* [Data extract]
+-------+

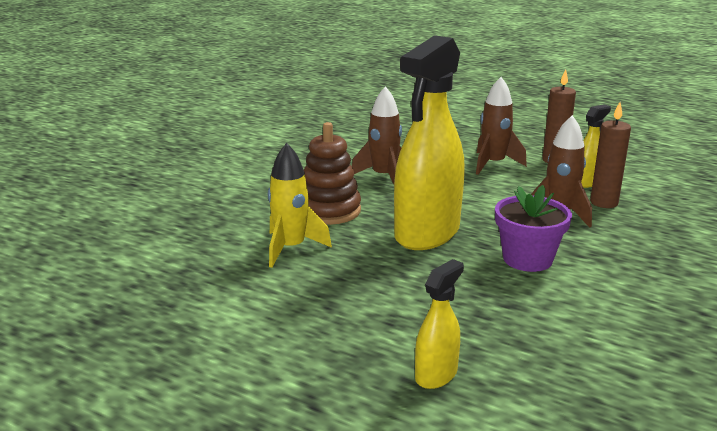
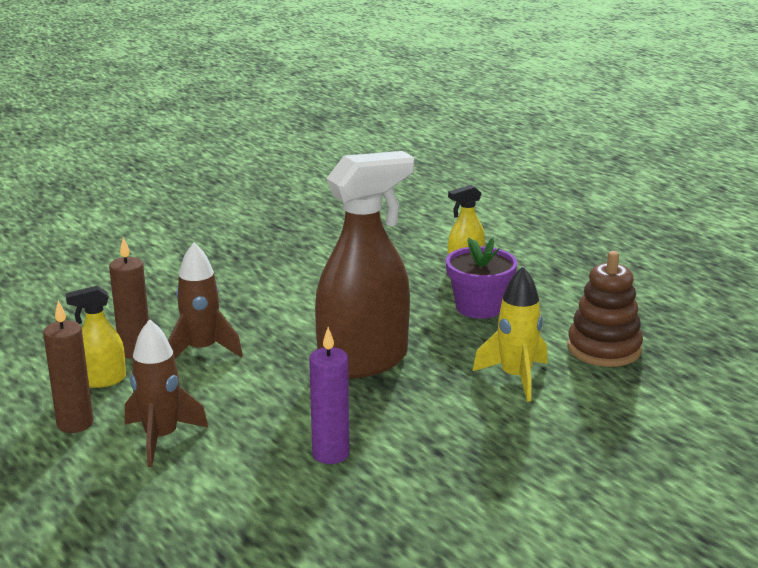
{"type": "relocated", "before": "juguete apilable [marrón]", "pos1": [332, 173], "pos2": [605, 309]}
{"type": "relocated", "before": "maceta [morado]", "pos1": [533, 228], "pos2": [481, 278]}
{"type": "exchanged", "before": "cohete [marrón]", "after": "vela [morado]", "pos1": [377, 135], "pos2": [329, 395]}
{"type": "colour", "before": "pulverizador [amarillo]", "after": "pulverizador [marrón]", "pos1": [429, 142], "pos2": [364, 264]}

+-------+

The full listing, reproduced exactly and without pictures, is the expected output.

{"type": "relocated", "before": "juguete apilable [marrón]", "pos1": [332, 173], "pos2": [605, 309]}
{"type": "relocated", "before": "maceta [morado]", "pos1": [533, 228], "pos2": [481, 278]}
{"type": "exchanged", "before": "cohete [marrón]", "after": "vela [morado]", "pos1": [377, 135], "pos2": [329, 395]}
{"type": "colour", "before": "pulverizador [amarillo]", "after": "pulverizador [marrón]", "pos1": [429, 142], "pos2": [364, 264]}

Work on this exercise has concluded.